* Task to complete
Transcribe the full listing below, word for word, without pictures.

* The data
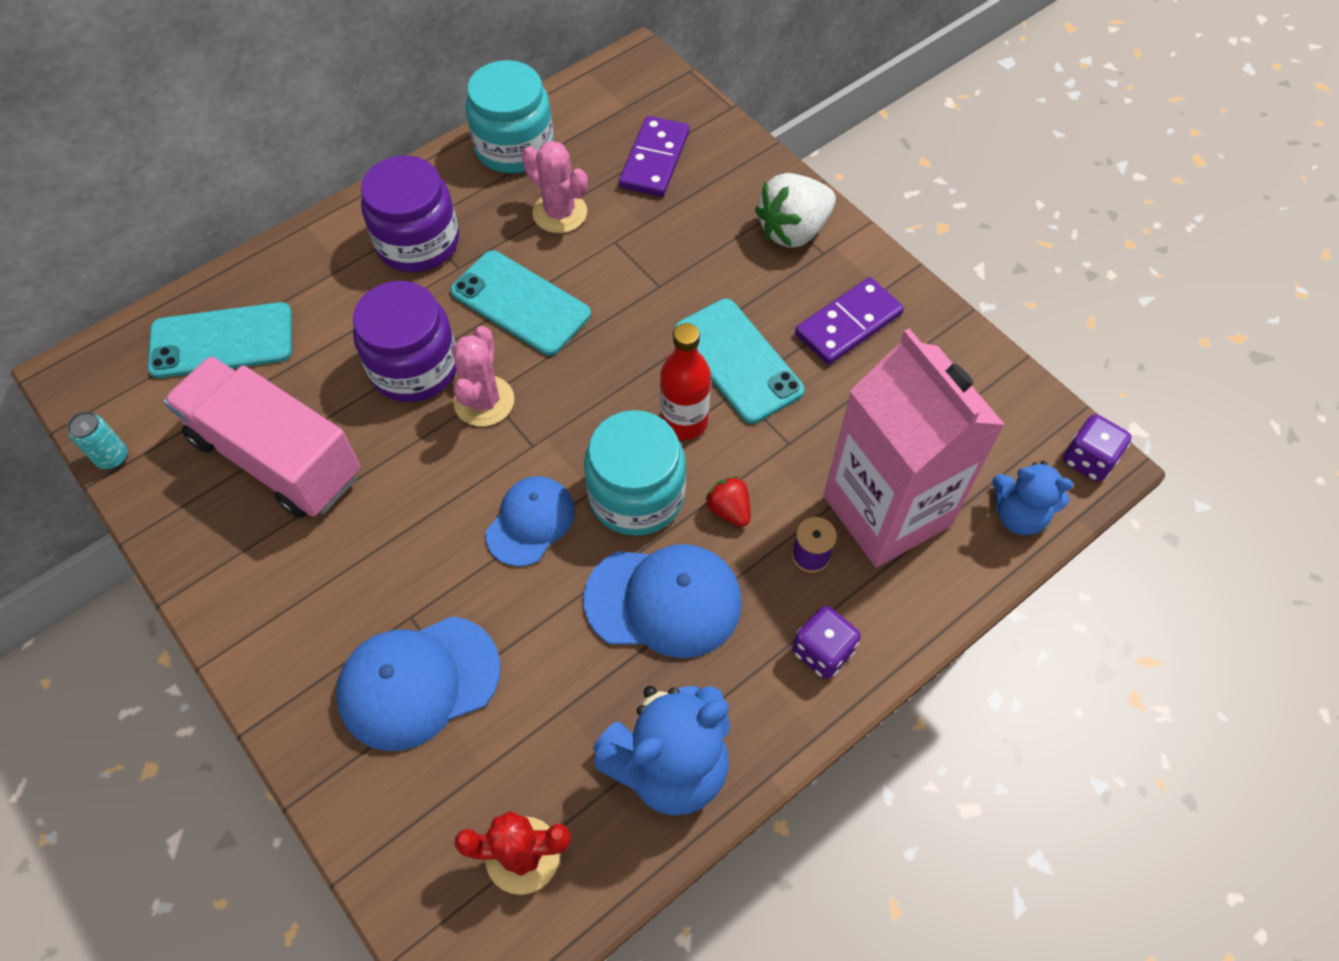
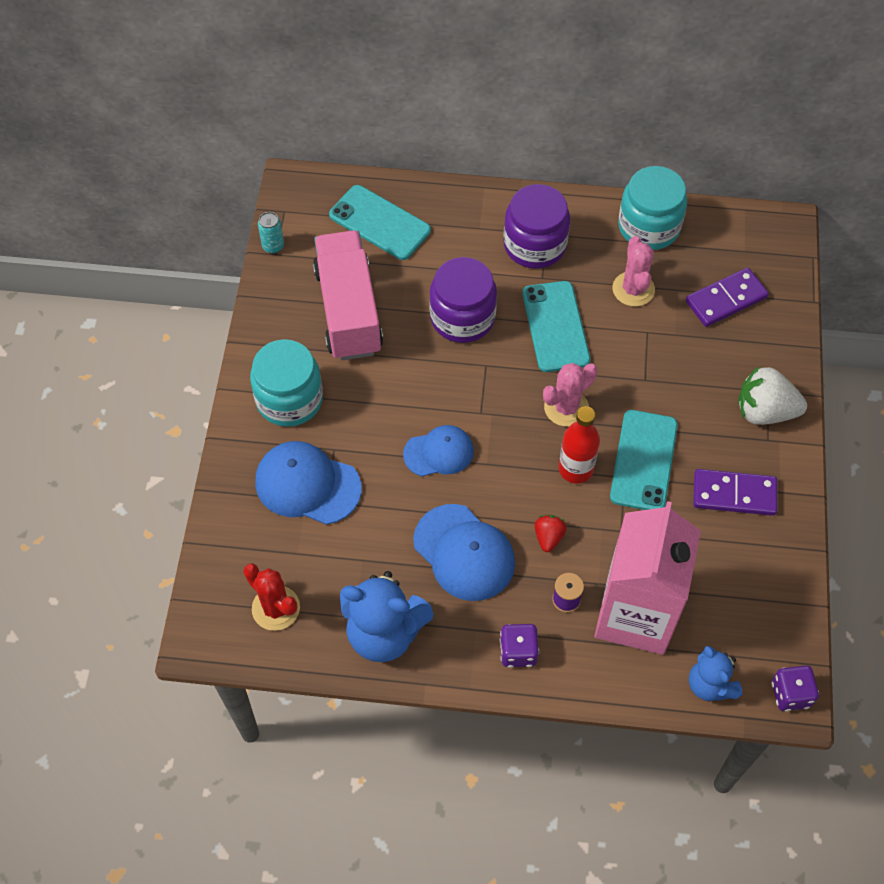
camera: 45 degrees right, 0 degrees up
(484, 401) = (480, 367): pink cactus -> pink cactus (566, 407)
(636, 495) = (507, 486): turquoise jar -> turquoise jar (289, 399)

* Response box
camera: 45 degrees right, 0 degrees up
(484, 401) = (480, 367): pink cactus -> pink cactus (566, 407)
(636, 495) = (507, 486): turquoise jar -> turquoise jar (289, 399)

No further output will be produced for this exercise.